START RECORDS FOR THE TASK

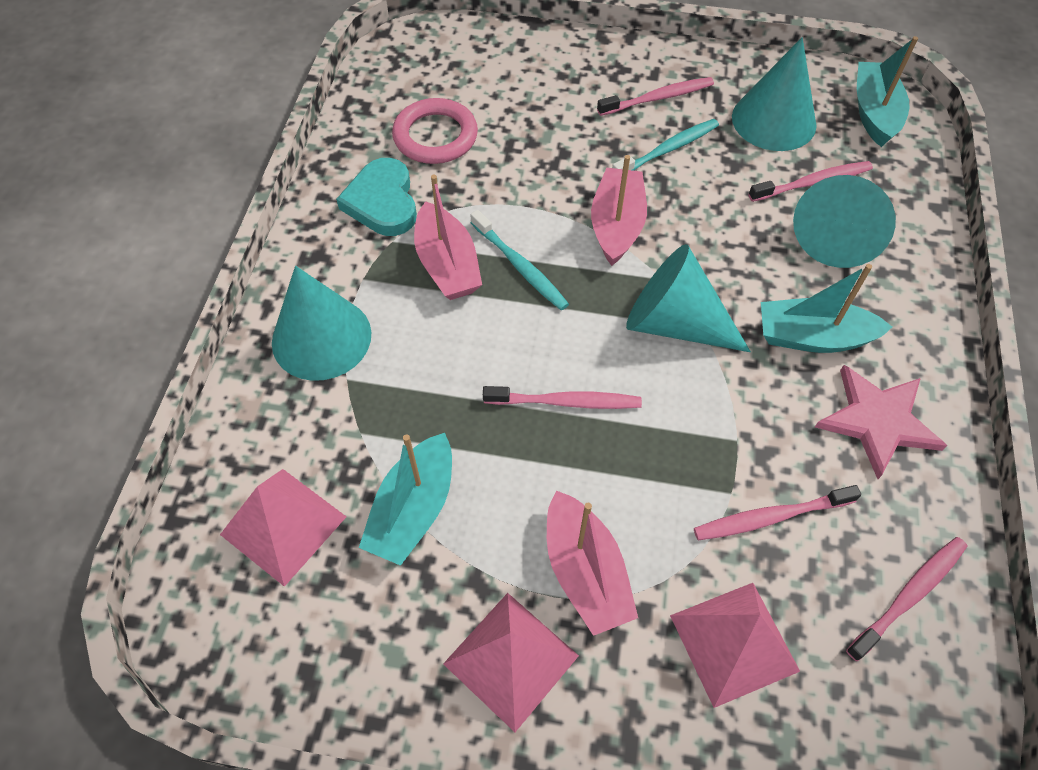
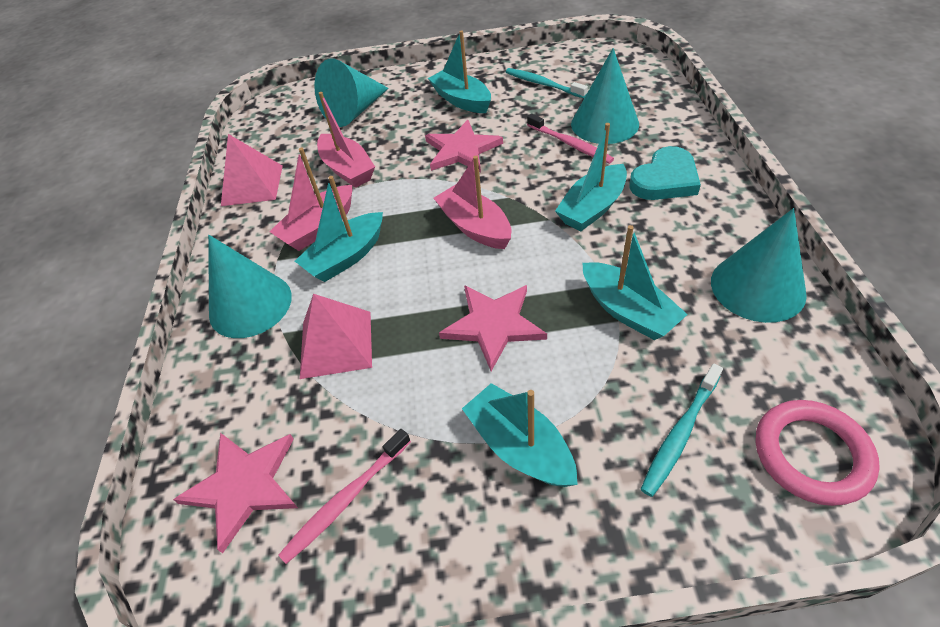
pink pyramid: 3 -> 2
pink star: 1 -> 3
pink toothbrush: 5 -> 2
turquoise boat: 3 -> 5

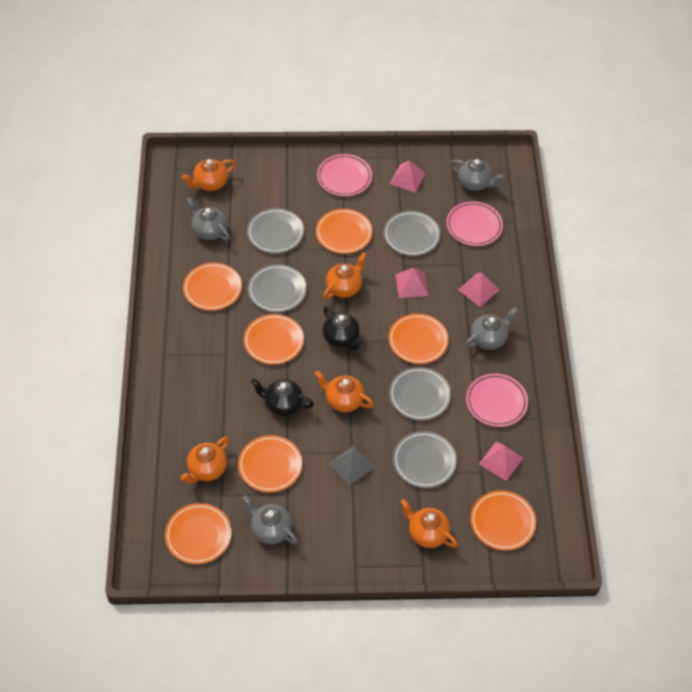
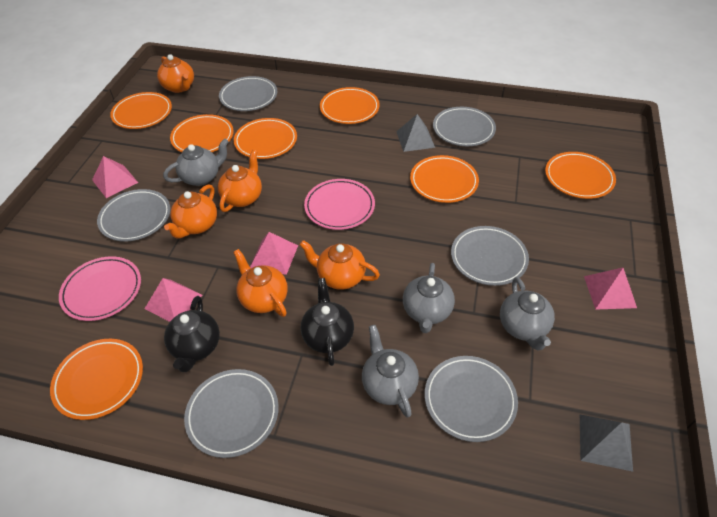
grey plate: 5 -> 6
grey pyramid: 1 -> 2
pink plate: 3 -> 2

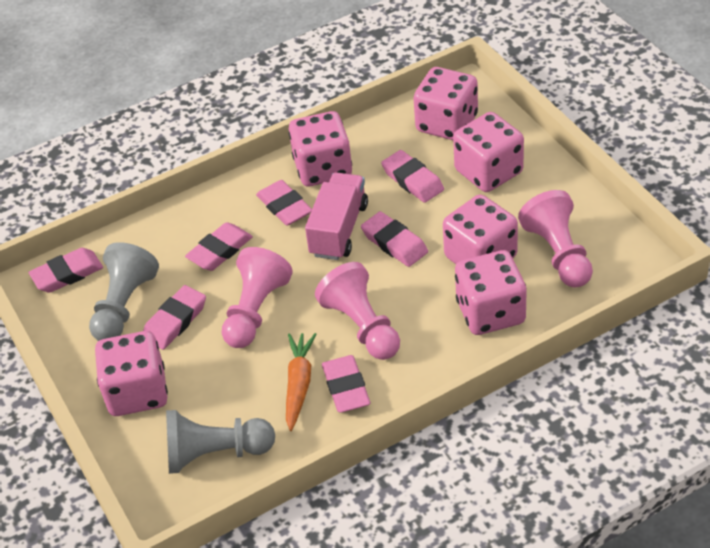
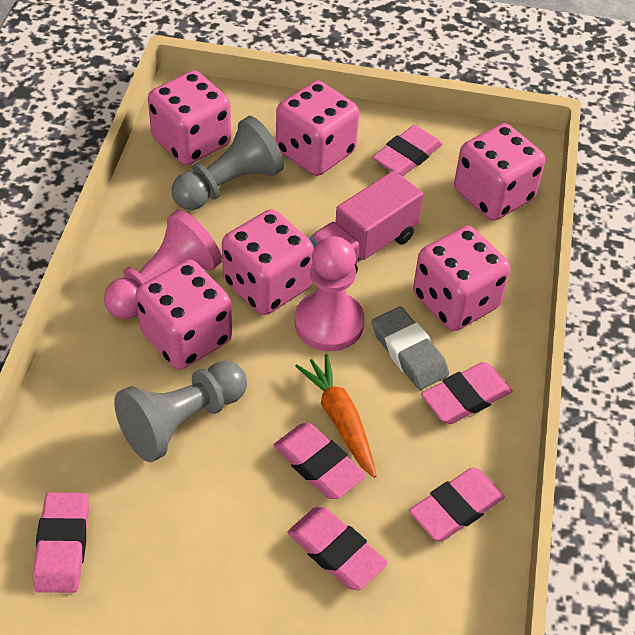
grey eraser: 0 -> 1
pink eraser: 7 -> 6
pink pawn: 3 -> 2

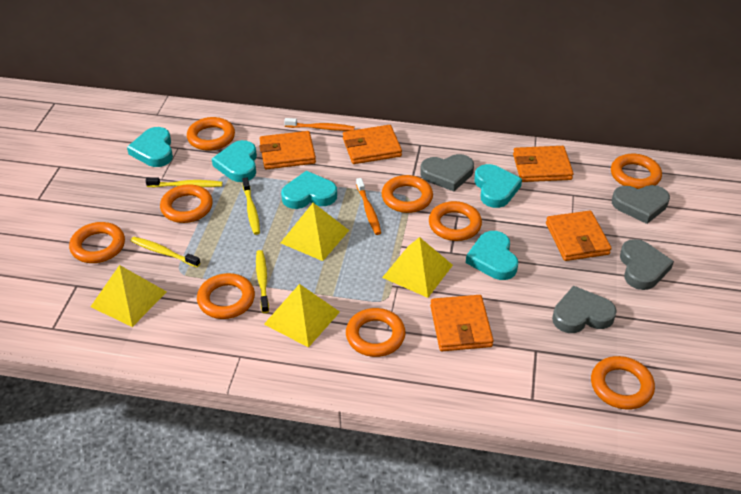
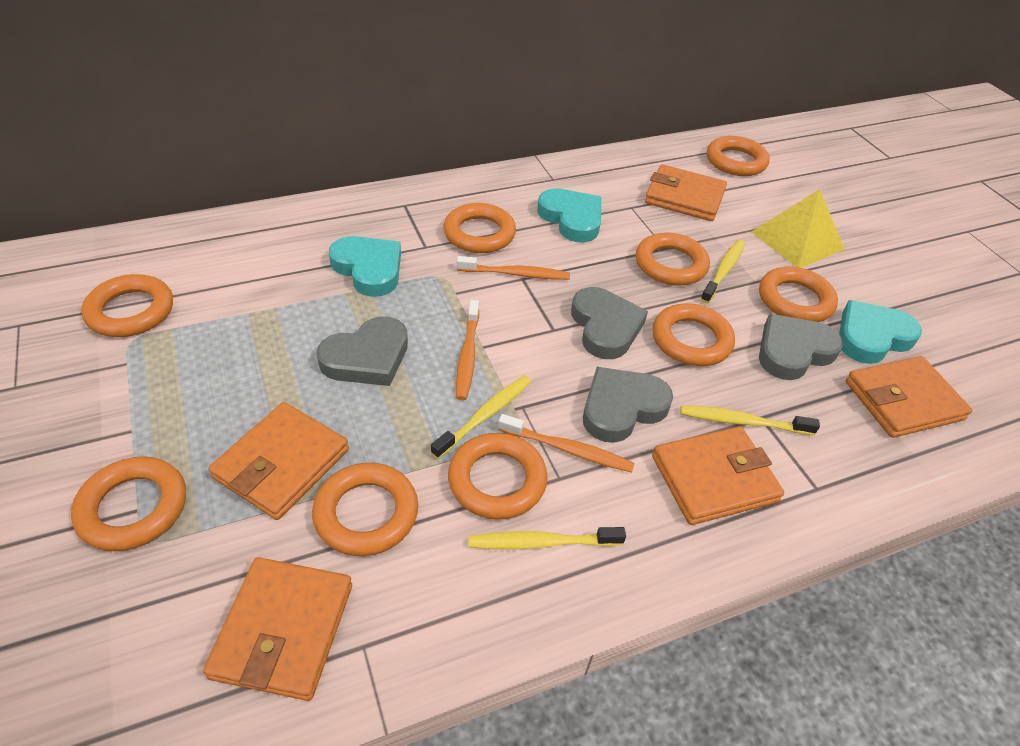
orange toothbrush: 2 -> 3
turquoise heart: 5 -> 3
yellow pyramid: 4 -> 1

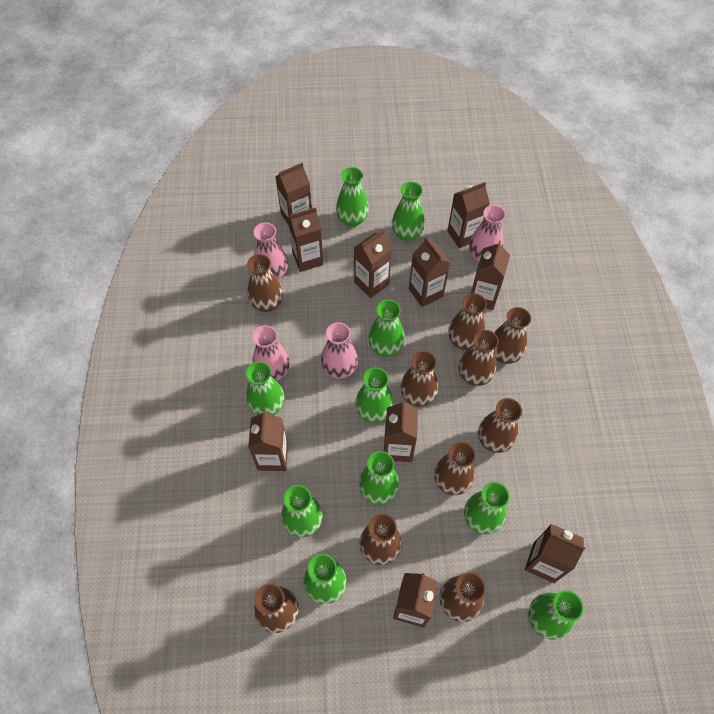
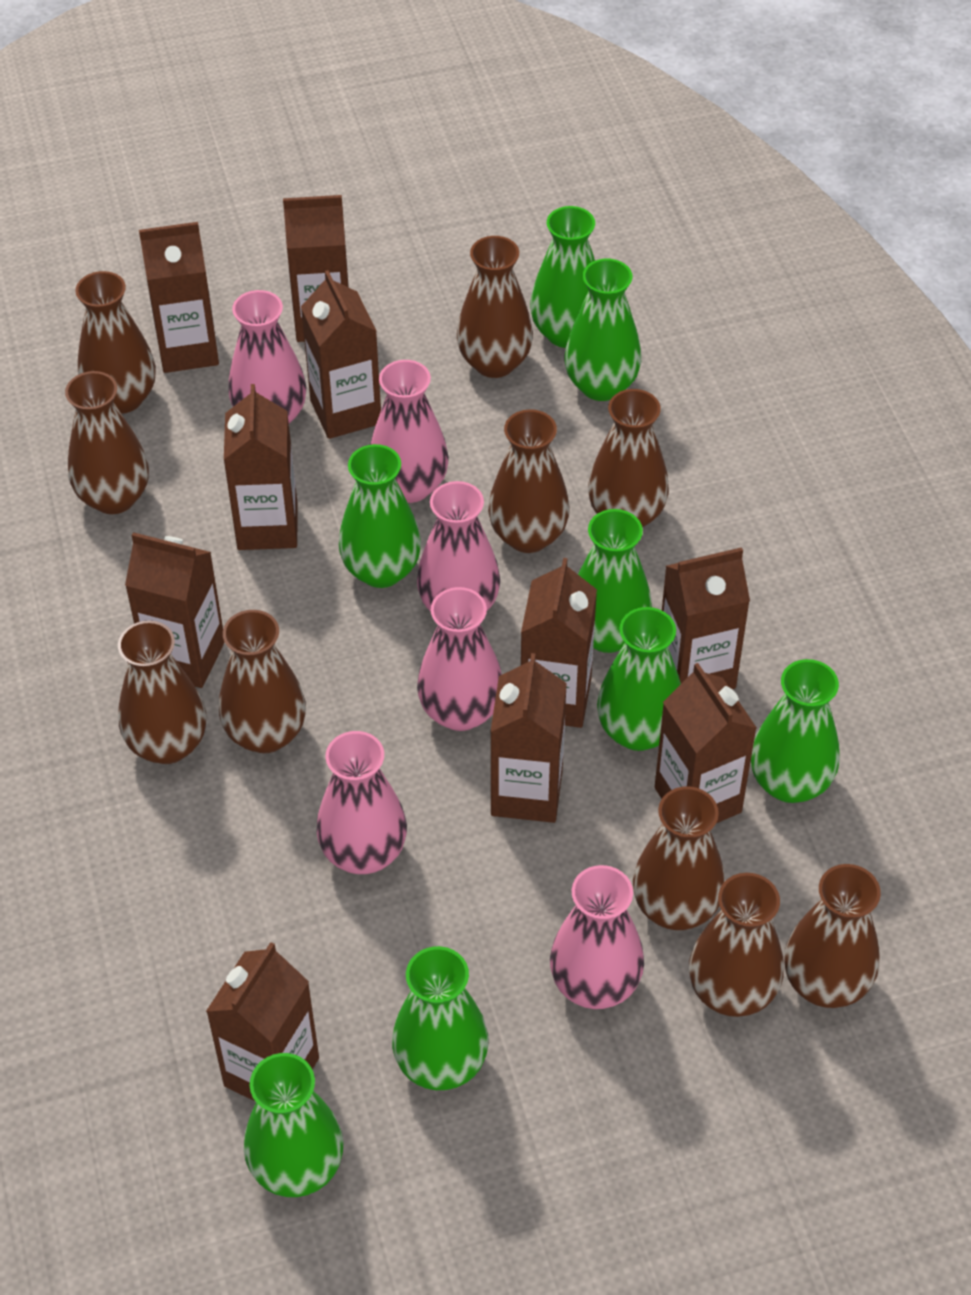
green vase: 10 -> 8
pink vase: 4 -> 6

END RECORDS FOR THE TASK

When a line above contains the string "grey", copy that line.

grey plate: 5 -> 6
grey pyramid: 1 -> 2
grey eraser: 0 -> 1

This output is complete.